Exercise description: Apart from the images, output the data below exactly.

Data for this task:
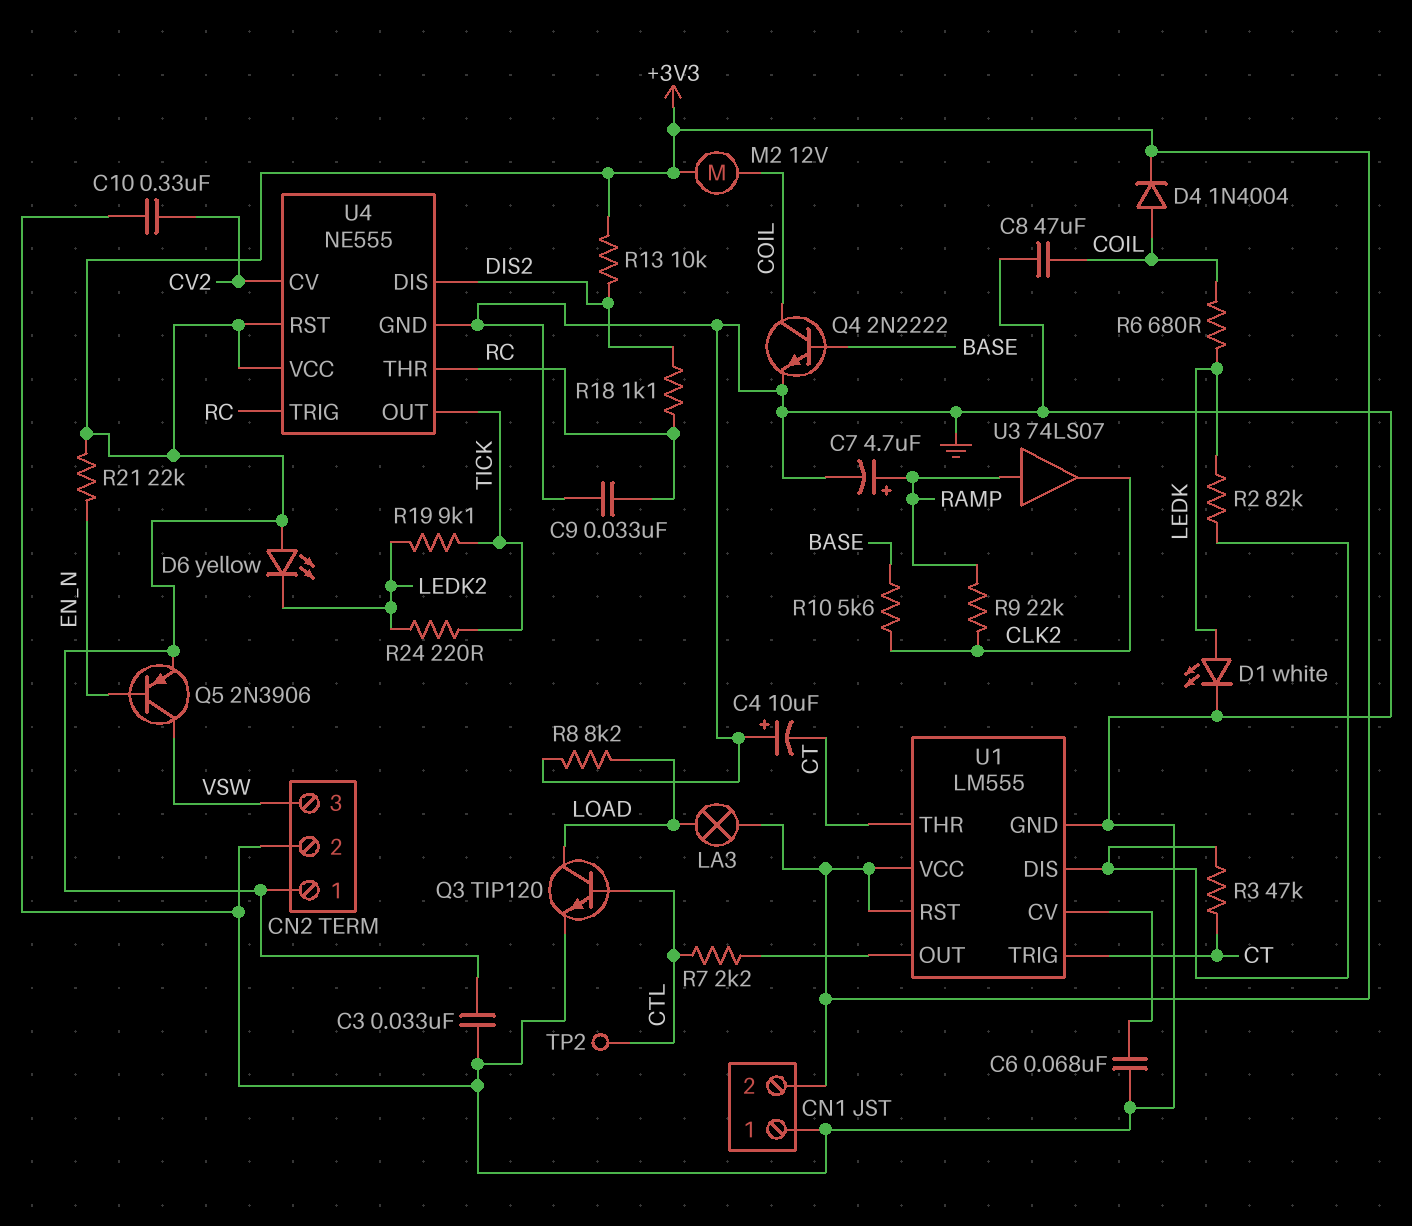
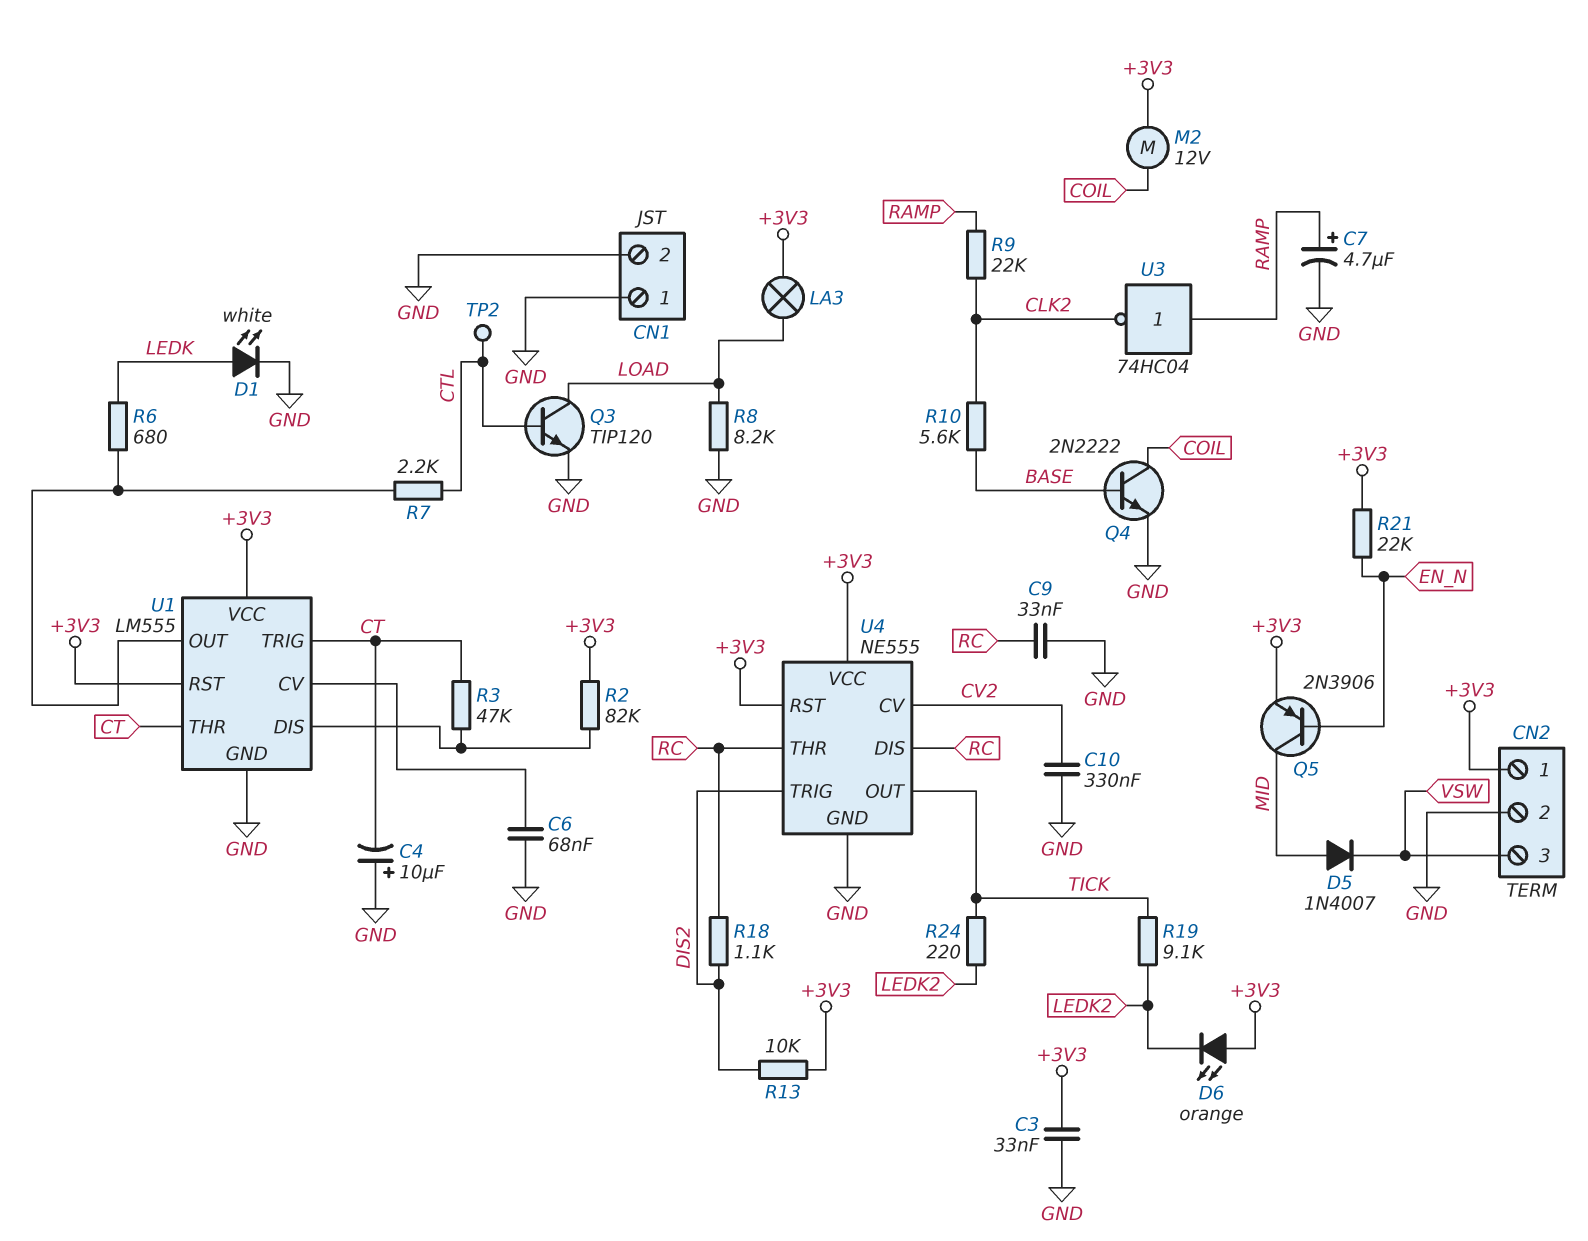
C8: 47uF (COIL, GND) -> none
CN1 pin 2: +3V3 -> GND
D4: diode 1N4004 (A COIL, K +3V3) -> none
D5: none -> diode 1N4007 (A MID, K VSW)
D6: LED yellow (A +3V3, K LEDK2) -> LED orange (A +3V3, K LEDK2)
Q5: PNP 2N3906 (B EN_N, C VSW, E +3V3) -> PNP 2N3906 (B EN_N, C MID, E +3V3)
R2: 82k (LEDK, U1/DIS) -> 82k (+3V3, U1/DIS)
R6: 680 (COIL, LEDK) -> 680 (LEDK, U1/OUT)
U3: buffer 74LS07 (in RAMP, out CLK2) -> NOT 74HC04 (in RAMP, out CLK2)
U4 pin DIS: DIS2 -> RC
U4 pin TRIG: RC -> DIS2

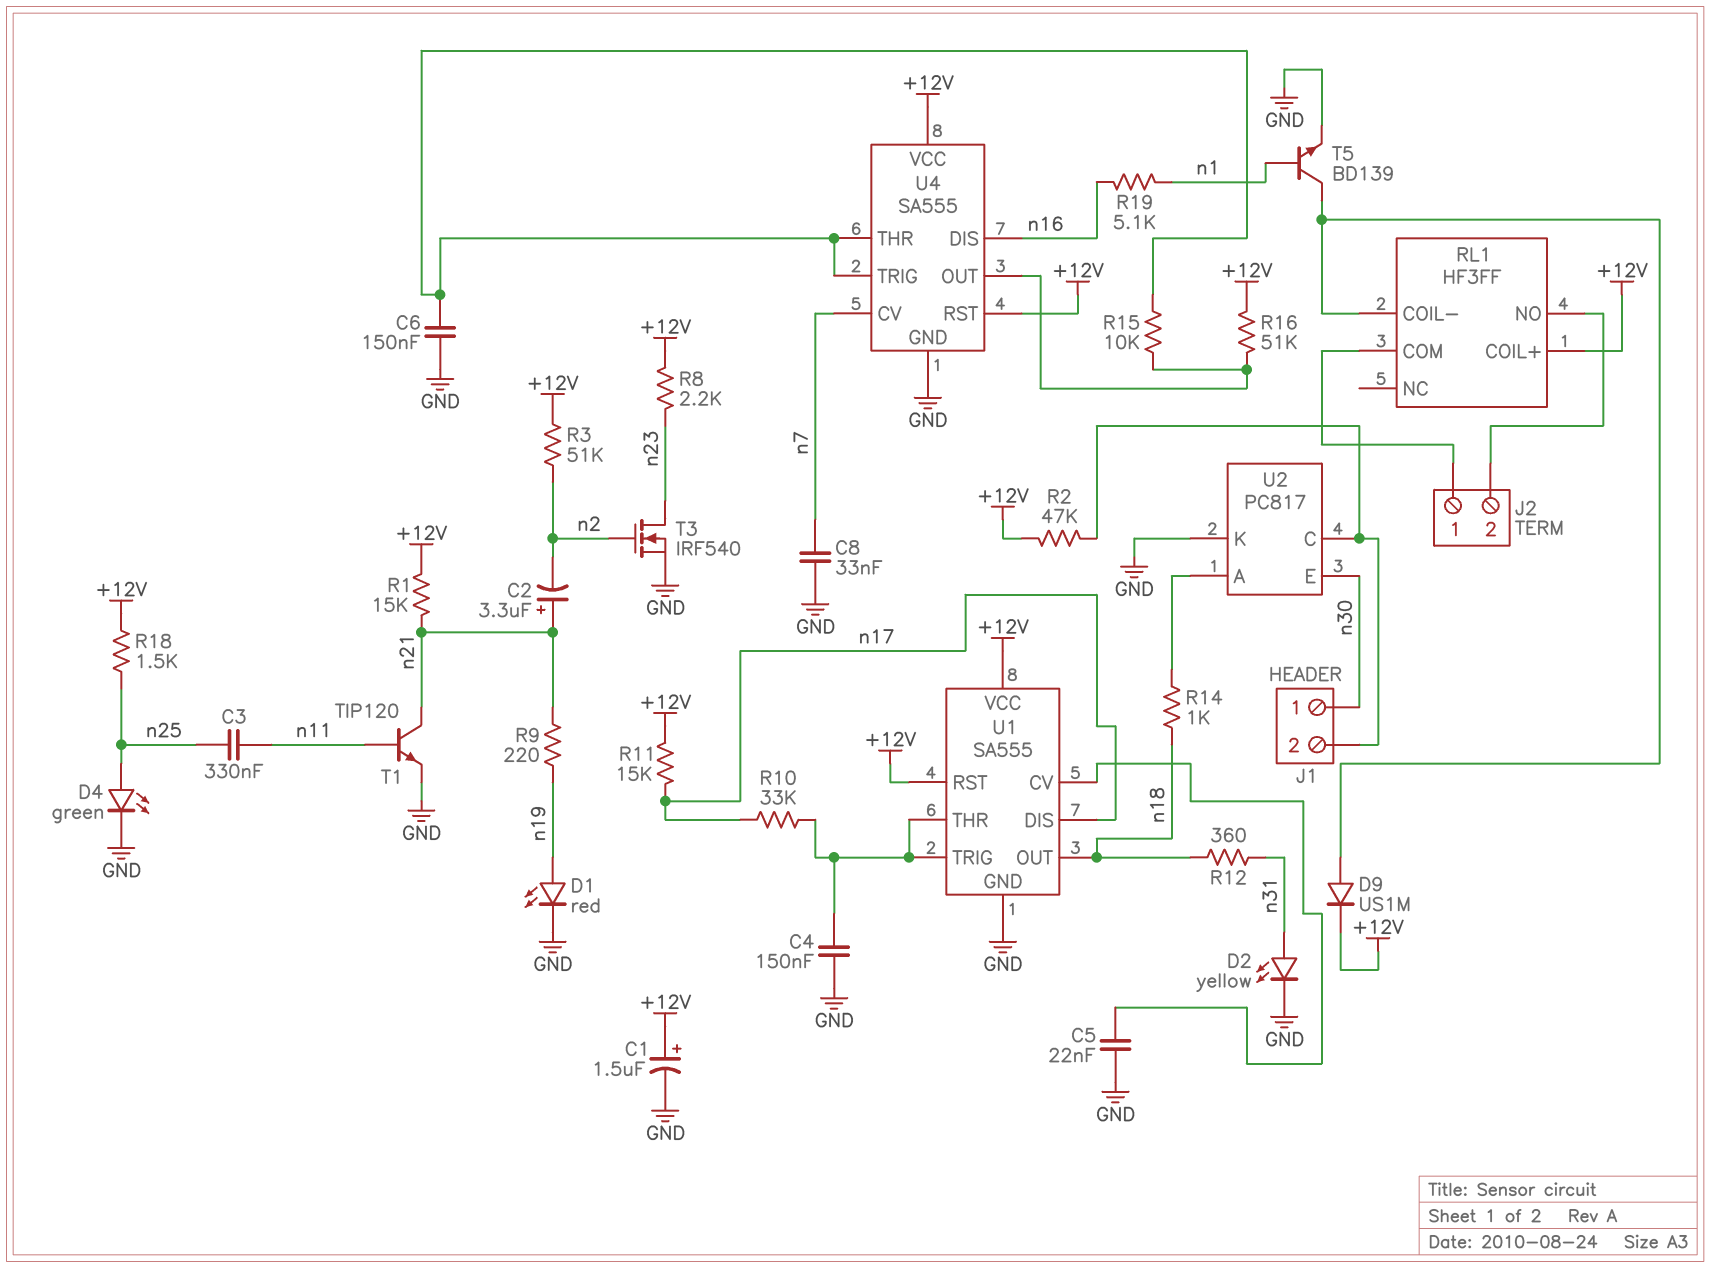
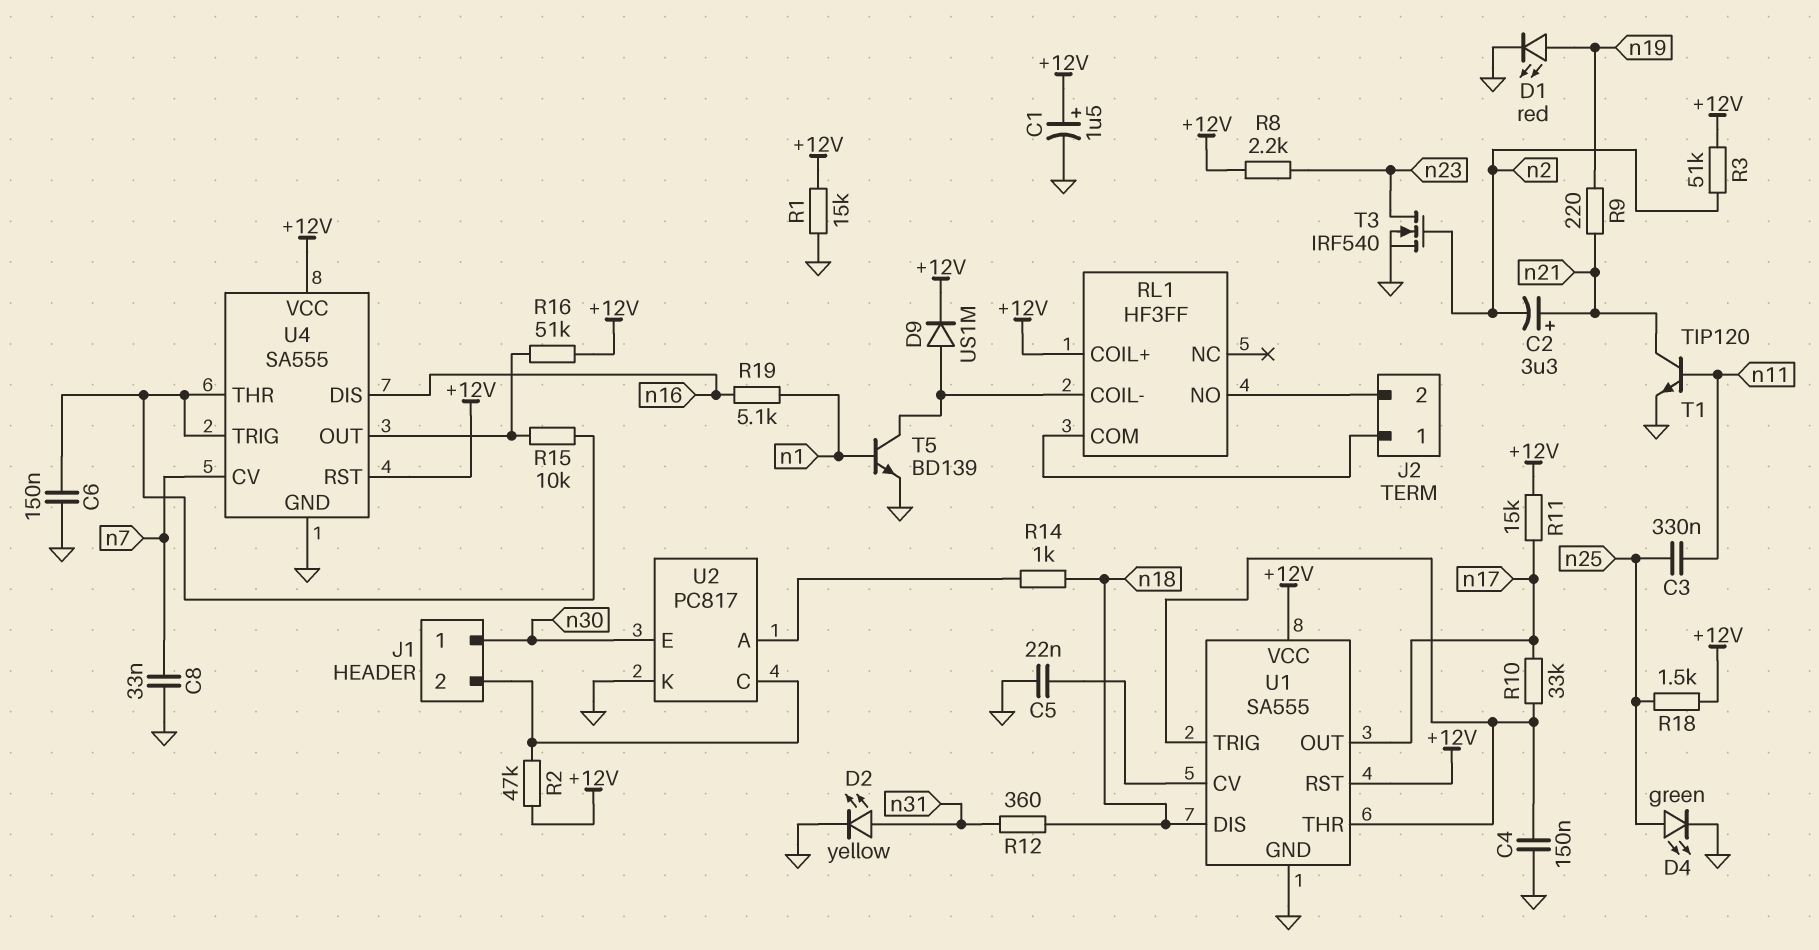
R1: 15k (+12V, n21) -> 15k (+12V, GND)
U1 pin DIS: n17 -> n18
U1 pin OUT: n18 -> n17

Output below:
C8: 47uF (COIL, GND) -> none
CN1 pin 2: +3V3 -> GND
D4: diode 1N4004 (A COIL, K +3V3) -> none
D5: none -> diode 1N4007 (A MID, K VSW)
D6: LED yellow (A +3V3, K LEDK2) -> LED orange (A +3V3, K LEDK2)
Q5: PNP 2N3906 (B EN_N, C VSW, E +3V3) -> PNP 2N3906 (B EN_N, C MID, E +3V3)
R2: 82k (LEDK, U1/DIS) -> 82k (+3V3, U1/DIS)
R6: 680 (COIL, LEDK) -> 680 (LEDK, U1/OUT)
U3: buffer 74LS07 (in RAMP, out CLK2) -> NOT 74HC04 (in RAMP, out CLK2)
U4 pin DIS: DIS2 -> RC
U4 pin TRIG: RC -> DIS2

R1: 15k (+12V, n21) -> 15k (+12V, GND)
U1 pin DIS: n17 -> n18
U1 pin OUT: n18 -> n17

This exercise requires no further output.